■ **LISTED ENTRIES**:
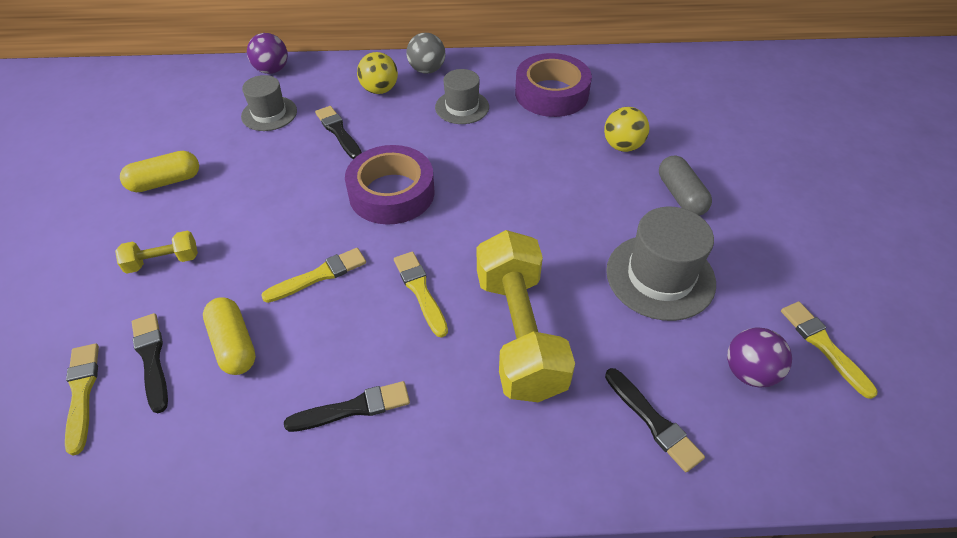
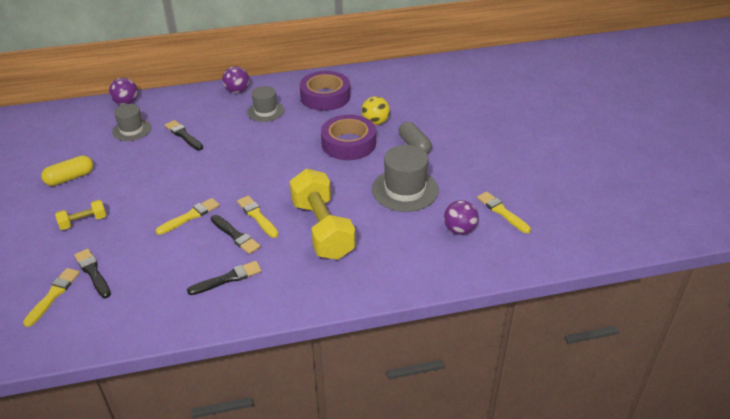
camera: 10 degrees left, 10 degrees down
(82, 393) = (53, 295): yellow brush -> yellow brush turned 45 degrees clockwise
(234, 344) = (144, 258): yellow capsule -> none
(379, 90) = (206, 107): yellow ball -> none
(391, 193) = (228, 166): purple tape -> purple tape (348, 143)
(427, 70) = (237, 91): grey ball -> purple ball
(653, 421) = (406, 260): black brush -> black brush (235, 235)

■ **WHAT IS BEING ASKED**:
Reproduce every line of the data above, exactly as it stands, but not the pictures.

■ **RESULT OF THIS TASK**:
camera: 10 degrees left, 10 degrees down
(82, 393) = (53, 295): yellow brush -> yellow brush turned 45 degrees clockwise
(234, 344) = (144, 258): yellow capsule -> none
(379, 90) = (206, 107): yellow ball -> none
(391, 193) = (228, 166): purple tape -> purple tape (348, 143)
(427, 70) = (237, 91): grey ball -> purple ball
(653, 421) = (406, 260): black brush -> black brush (235, 235)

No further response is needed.